In the entries that follow, count each line containing "capsule" and state the total, nothing more.

++++ Raw data

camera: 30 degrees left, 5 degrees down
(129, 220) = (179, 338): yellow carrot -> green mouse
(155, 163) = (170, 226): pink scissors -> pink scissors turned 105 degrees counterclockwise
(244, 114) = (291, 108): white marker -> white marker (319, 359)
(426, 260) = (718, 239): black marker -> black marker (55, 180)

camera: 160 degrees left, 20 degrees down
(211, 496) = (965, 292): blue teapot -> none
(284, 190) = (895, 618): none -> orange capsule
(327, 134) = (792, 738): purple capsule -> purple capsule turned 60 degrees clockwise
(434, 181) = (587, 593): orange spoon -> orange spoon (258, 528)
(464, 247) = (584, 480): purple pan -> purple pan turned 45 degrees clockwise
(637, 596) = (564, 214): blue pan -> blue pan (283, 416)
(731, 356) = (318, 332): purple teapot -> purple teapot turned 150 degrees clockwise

++++++++
++++ Raw data

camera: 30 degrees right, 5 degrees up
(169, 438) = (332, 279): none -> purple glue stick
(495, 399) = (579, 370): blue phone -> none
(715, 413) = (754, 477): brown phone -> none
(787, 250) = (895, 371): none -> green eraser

++++++++

## Solution to this problem
2